----- GIVEN DATA -----

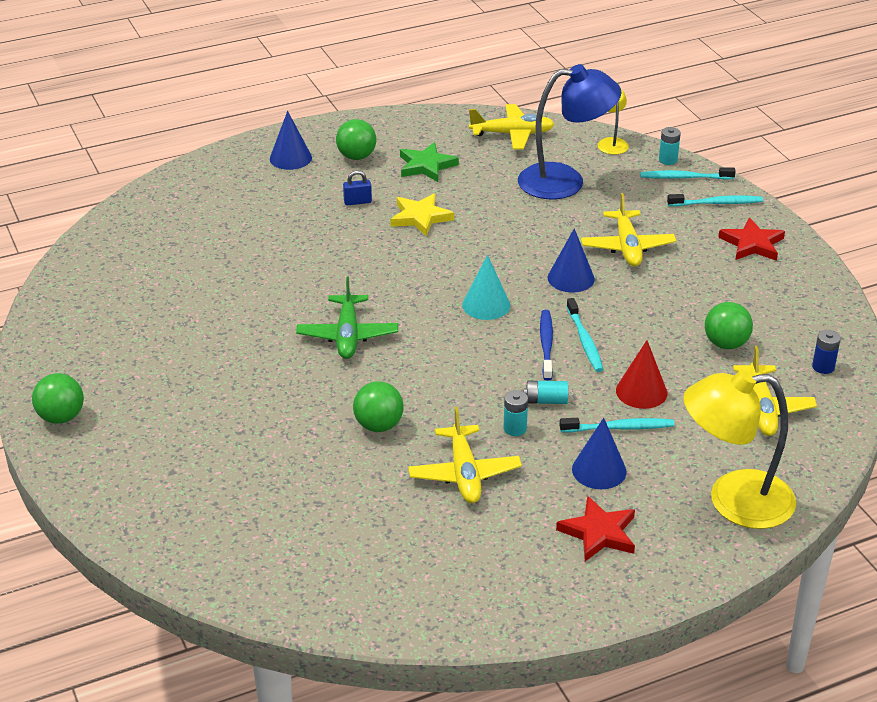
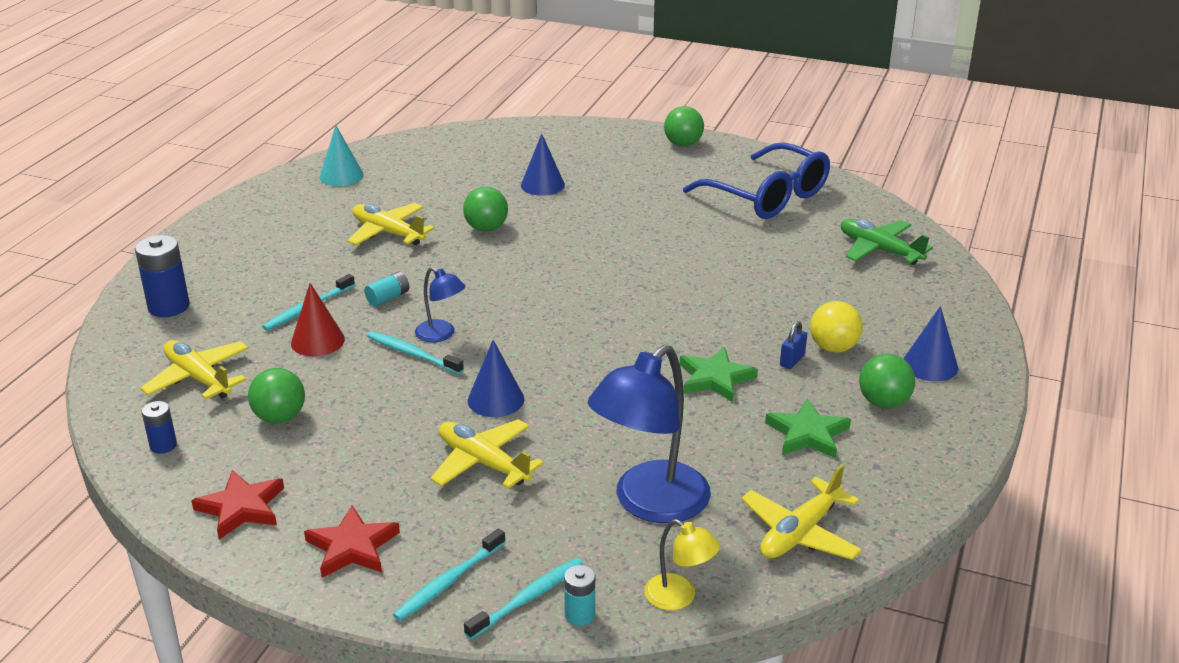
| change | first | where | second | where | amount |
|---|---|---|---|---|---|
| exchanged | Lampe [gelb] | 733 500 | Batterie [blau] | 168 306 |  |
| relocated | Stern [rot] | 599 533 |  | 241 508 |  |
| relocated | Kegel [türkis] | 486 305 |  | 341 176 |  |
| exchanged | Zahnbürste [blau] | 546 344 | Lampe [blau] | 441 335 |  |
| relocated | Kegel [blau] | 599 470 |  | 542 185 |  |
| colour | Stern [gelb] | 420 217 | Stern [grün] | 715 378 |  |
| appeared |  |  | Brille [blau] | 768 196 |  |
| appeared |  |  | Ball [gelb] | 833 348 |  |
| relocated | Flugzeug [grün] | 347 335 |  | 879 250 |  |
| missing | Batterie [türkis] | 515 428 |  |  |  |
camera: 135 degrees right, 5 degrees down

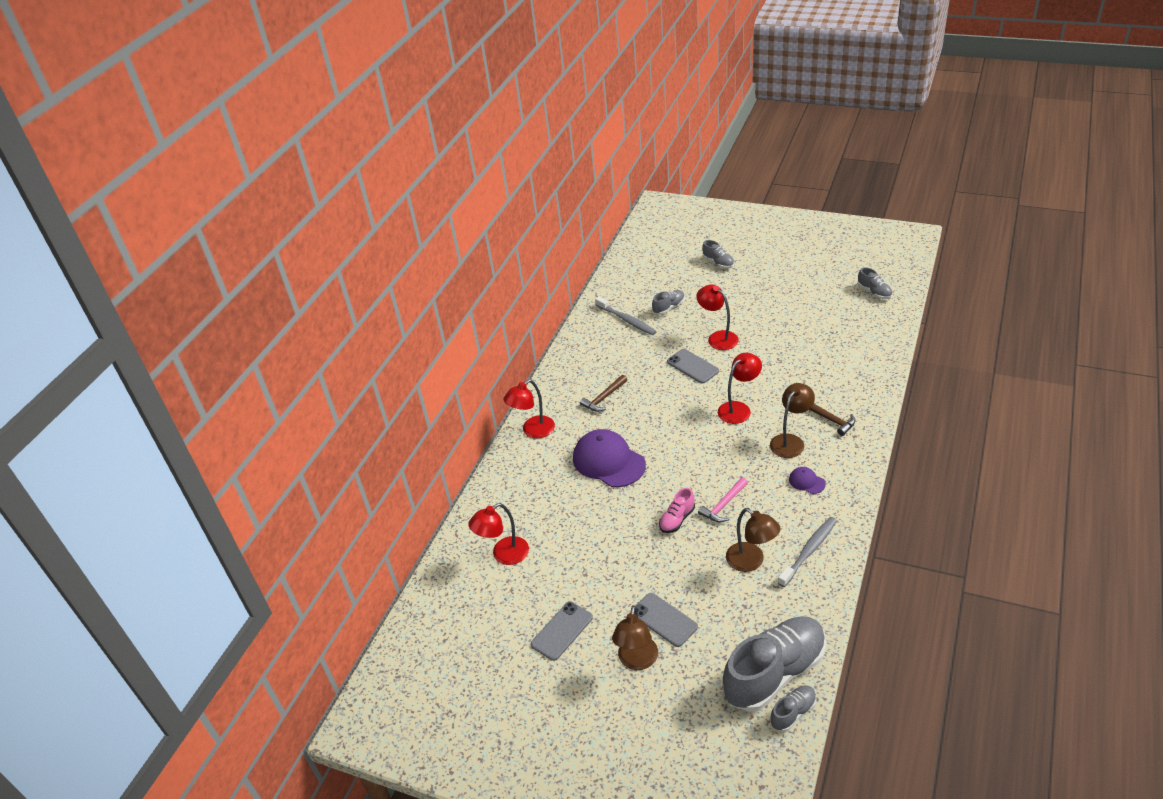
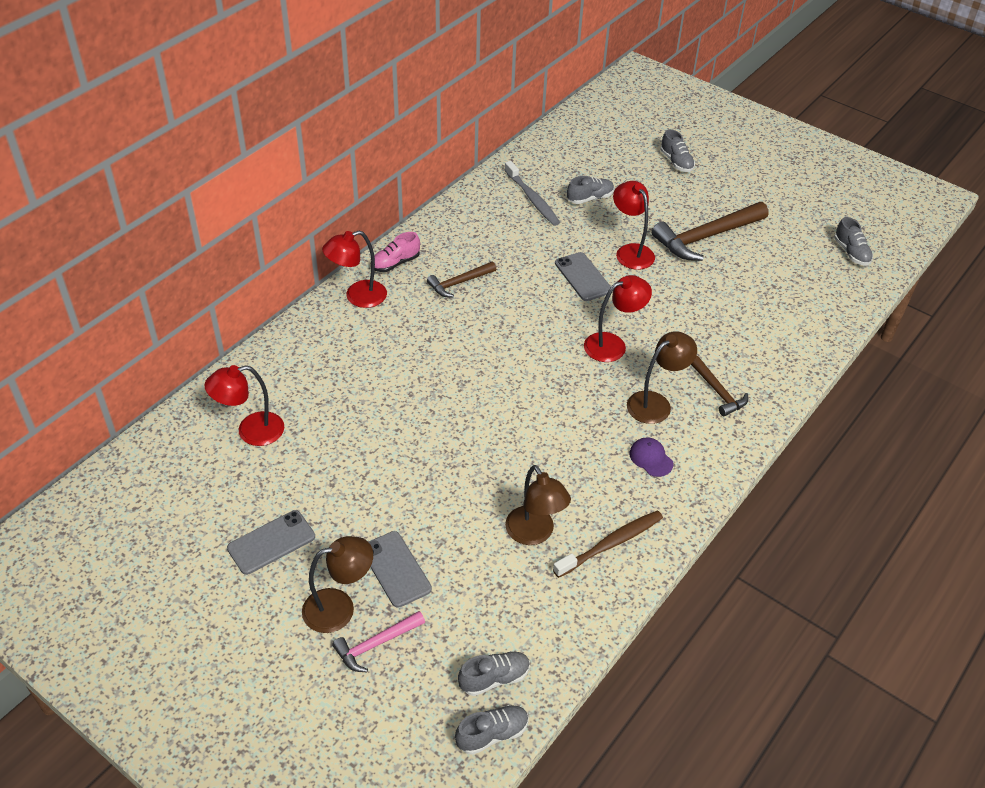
| change | first | where | second | where | amount |
|---|---|---|---|---|---|
| spun | Lampe [braun] | 637 661 |  | 339 607 | 135 degrees counterclockwise |
| relocated | Hammer [rosa] | 724 505 |  | 376 644 |  |
| relocated | Schuh [rosa] | 677 519 |  | 395 263 |  |
| size | Schuh [grau] | 774 673 |  | 494 678 | x0.45 |
| colour | Zahnbürste [grau] | 809 551 | Zahnbürste [braun] | 611 544 |  |
| appeared |  |  | Hammer [braun] | 706 237 |  |
| missing | Kappe [lila] | 608 461 |  |  |  |
camera: 10 degrees right, 5 degrees up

-----

• [TASK TO COMPLETE] Return every record exactly, minus the pictures.

• [EXPECTED ANSWER]
| change | first | where | second | where | amount |
|---|---|---|---|---|---|
| exchanged | Lampe [gelb] | 733 500 | Batterie [blau] | 168 306 |  |
| relocated | Stern [rot] | 599 533 |  | 241 508 |  |
| relocated | Kegel [türkis] | 486 305 |  | 341 176 |  |
| exchanged | Zahnbürste [blau] | 546 344 | Lampe [blau] | 441 335 |  |
| relocated | Kegel [blau] | 599 470 |  | 542 185 |  |
| colour | Stern [gelb] | 420 217 | Stern [grün] | 715 378 |  |
| appeared |  |  | Brille [blau] | 768 196 |  |
| appeared |  |  | Ball [gelb] | 833 348 |  |
| relocated | Flugzeug [grün] | 347 335 |  | 879 250 |  |
| missing | Batterie [türkis] | 515 428 |  |  |  |
camera: 135 degrees right, 5 degrees down

| change | first | where | second | where | amount |
|---|---|---|---|---|---|
| spun | Lampe [braun] | 637 661 |  | 339 607 | 135 degrees counterclockwise |
| relocated | Hammer [rosa] | 724 505 |  | 376 644 |  |
| relocated | Schuh [rosa] | 677 519 |  | 395 263 |  |
| size | Schuh [grau] | 774 673 |  | 494 678 | x0.45 |
| colour | Zahnbürste [grau] | 809 551 | Zahnbürste [braun] | 611 544 |  |
| appeared |  |  | Hammer [braun] | 706 237 |  |
| missing | Kappe [lila] | 608 461 |  |  |  |
camera: 10 degrees right, 5 degrees up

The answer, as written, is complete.